WHAT TO WORK ON: Set down each of the records below word for word, omitting the pictures.

RECORDS FOR THIS TASK:
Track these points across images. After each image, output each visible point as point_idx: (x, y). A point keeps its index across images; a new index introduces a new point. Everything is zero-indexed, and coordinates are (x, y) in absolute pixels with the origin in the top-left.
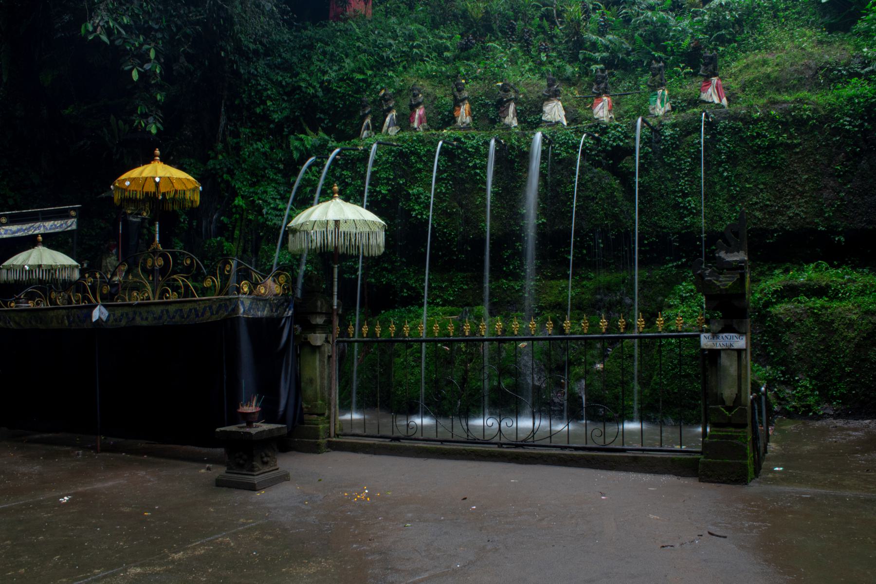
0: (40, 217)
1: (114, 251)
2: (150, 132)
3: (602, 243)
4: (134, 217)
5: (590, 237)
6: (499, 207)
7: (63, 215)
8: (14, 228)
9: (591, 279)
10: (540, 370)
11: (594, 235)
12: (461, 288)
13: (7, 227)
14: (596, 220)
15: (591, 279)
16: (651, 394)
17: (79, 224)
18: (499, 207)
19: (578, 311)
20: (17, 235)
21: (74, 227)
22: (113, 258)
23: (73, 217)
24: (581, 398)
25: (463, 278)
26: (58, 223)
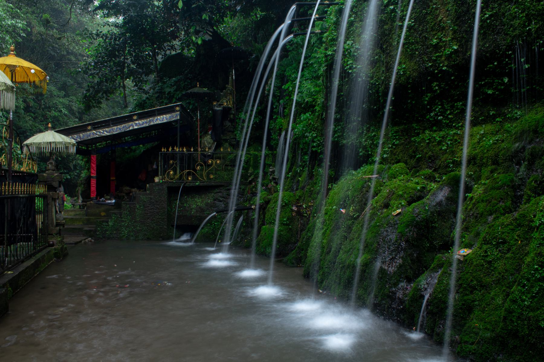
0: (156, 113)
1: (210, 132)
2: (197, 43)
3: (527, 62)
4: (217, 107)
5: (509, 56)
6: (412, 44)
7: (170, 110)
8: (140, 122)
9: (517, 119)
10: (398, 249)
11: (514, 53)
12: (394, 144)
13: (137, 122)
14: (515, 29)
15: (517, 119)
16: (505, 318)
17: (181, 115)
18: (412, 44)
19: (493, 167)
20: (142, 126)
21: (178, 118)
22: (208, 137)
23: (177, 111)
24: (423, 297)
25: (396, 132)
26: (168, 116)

EXERCISE RESPONSE:
Track these points across images. After each image, output each visible point as point_idx: (x, y). A point keeps its index across images; a new index introduces a new point. Everything is zero-indexed, and coordinates are (x, y) in absolute pixels with the origin in the top-left.
0: (40, 217)
1: (114, 251)
2: (150, 132)
3: (602, 243)
4: (134, 217)
5: (590, 237)
6: (499, 207)
7: (63, 215)
8: (14, 228)
9: (591, 279)
10: (540, 370)
11: (594, 235)
12: (461, 288)
13: (7, 227)
14: (596, 220)
15: (591, 279)
16: (651, 394)
17: (79, 224)
18: (499, 207)
19: (578, 311)
20: (17, 235)
21: (74, 227)
22: (113, 258)
23: (73, 217)
24: (581, 398)
25: (463, 278)
26: (58, 223)
0: (156, 113)
1: (210, 132)
2: (197, 43)
3: (527, 62)
4: (217, 107)
5: (509, 56)
6: (412, 44)
7: (170, 110)
8: (140, 122)
9: (517, 119)
10: (398, 249)
11: (514, 53)
12: (394, 144)
13: (137, 122)
14: (515, 29)
15: (517, 119)
16: (505, 318)
17: (181, 115)
18: (412, 44)
19: (493, 167)
20: (142, 126)
21: (178, 118)
22: (208, 137)
23: (177, 111)
24: (423, 297)
25: (396, 132)
26: (168, 116)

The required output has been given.